TRY IT. Could you reproduce, word for word, everything below from the line containing "kitchen sink: (583, 114)" down to the line containing "bookcase: (120, 288) -> (540, 522), moved", with both of those lines included and no others?

DATA SHOWN.
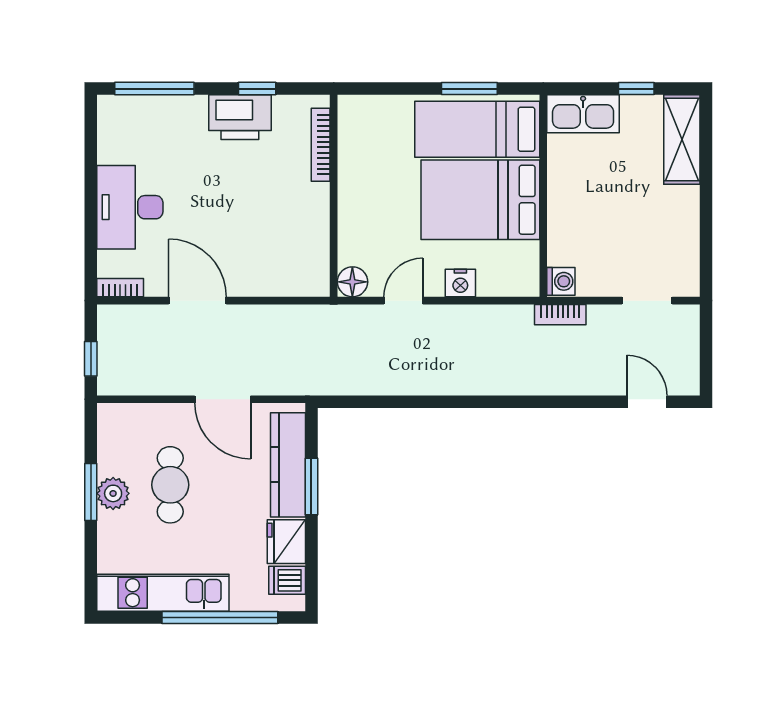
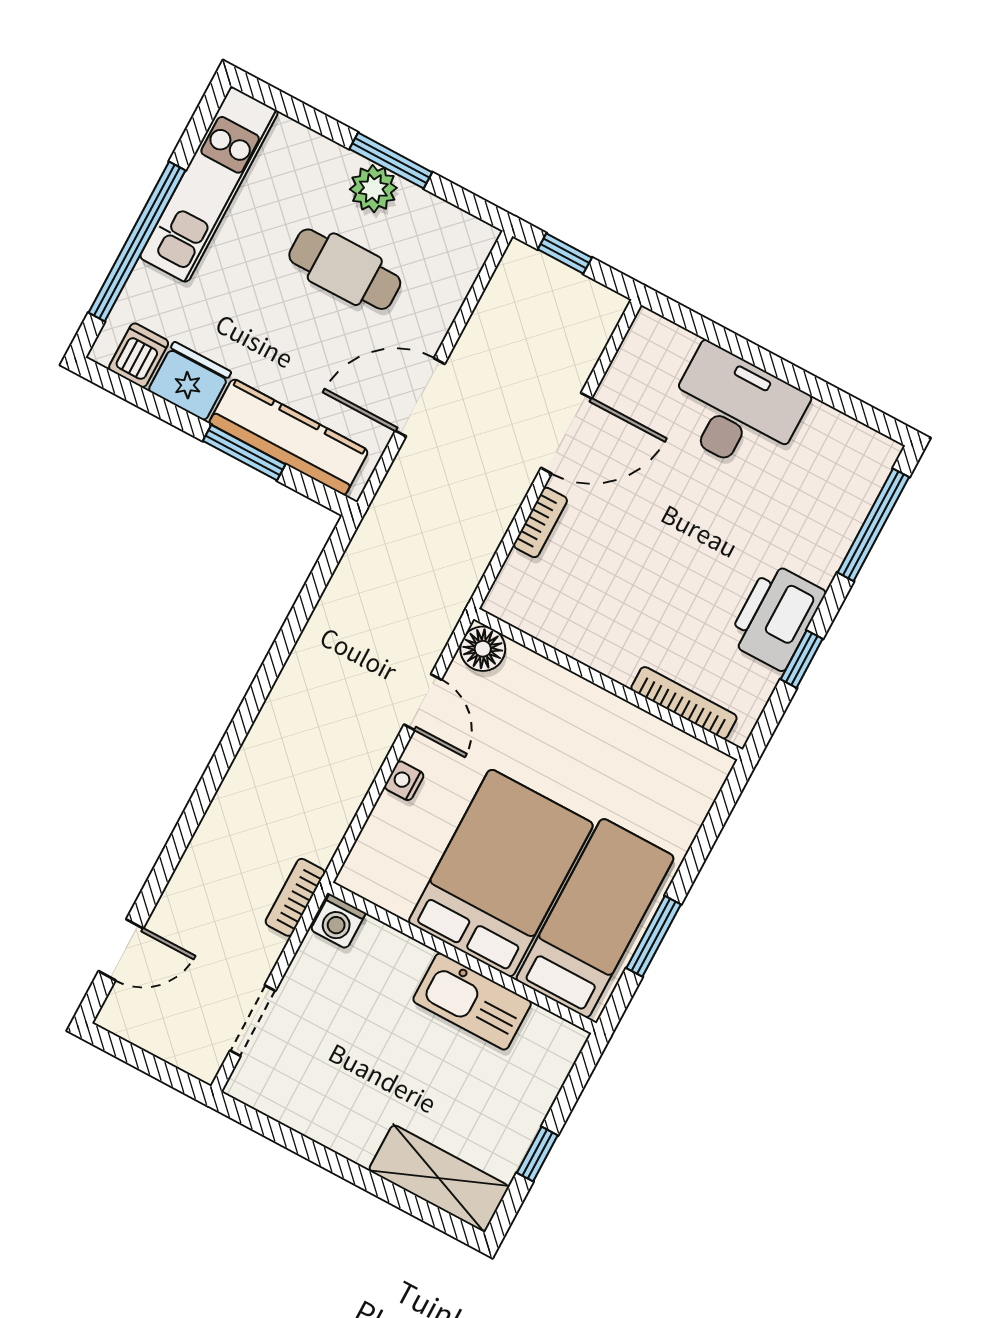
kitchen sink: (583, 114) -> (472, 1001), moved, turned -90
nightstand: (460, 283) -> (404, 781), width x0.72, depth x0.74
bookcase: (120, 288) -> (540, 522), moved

* * *

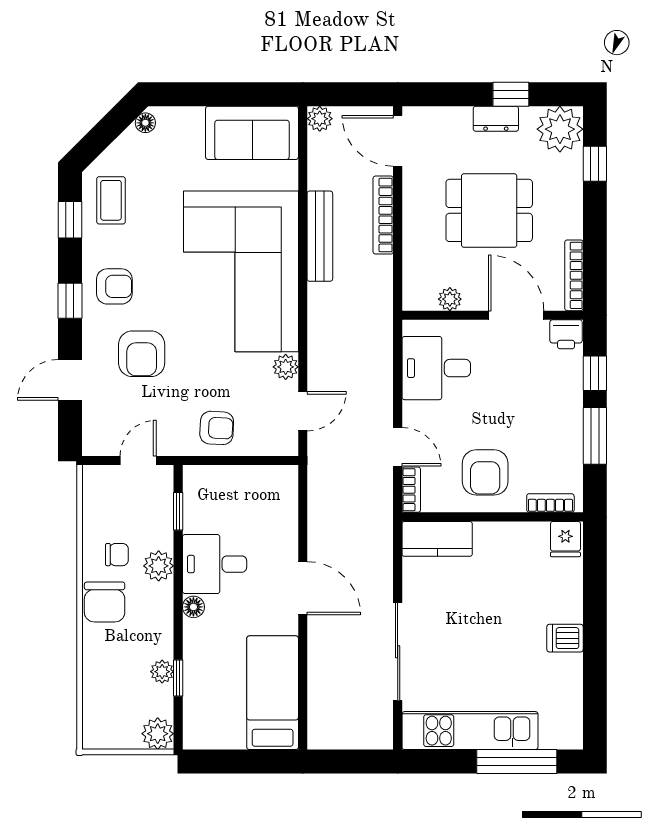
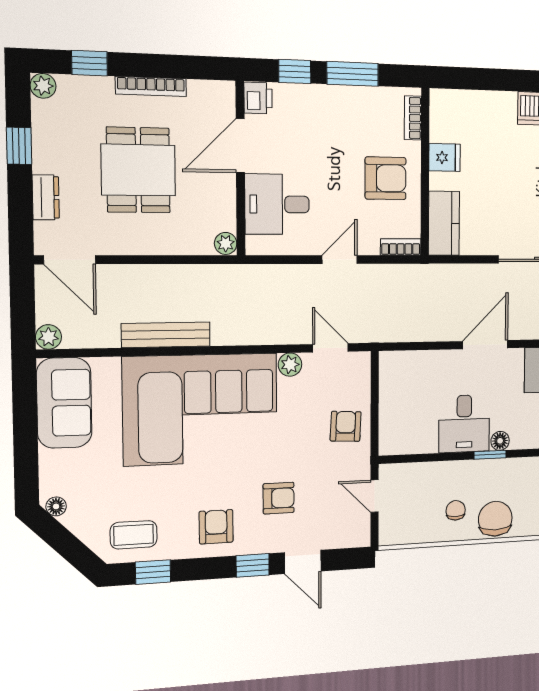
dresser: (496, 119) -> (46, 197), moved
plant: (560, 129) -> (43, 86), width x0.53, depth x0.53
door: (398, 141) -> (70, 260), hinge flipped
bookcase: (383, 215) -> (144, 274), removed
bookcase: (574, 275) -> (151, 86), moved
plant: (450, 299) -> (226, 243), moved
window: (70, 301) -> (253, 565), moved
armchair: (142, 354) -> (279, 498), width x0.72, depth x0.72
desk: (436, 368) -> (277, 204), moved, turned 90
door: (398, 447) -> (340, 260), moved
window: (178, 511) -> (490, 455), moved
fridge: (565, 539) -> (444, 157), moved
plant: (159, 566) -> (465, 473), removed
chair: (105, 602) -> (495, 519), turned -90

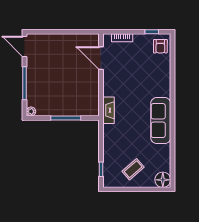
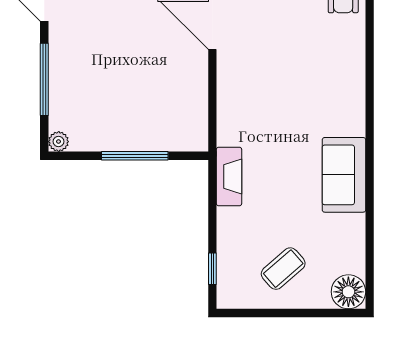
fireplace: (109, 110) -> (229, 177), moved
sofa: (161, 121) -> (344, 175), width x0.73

SOLVED EXERCISE.
kitchen sink: (583, 114) -> (472, 1001), moved, turned -90
nightstand: (460, 283) -> (404, 781), width x0.72, depth x0.74
bookcase: (120, 288) -> (540, 522), moved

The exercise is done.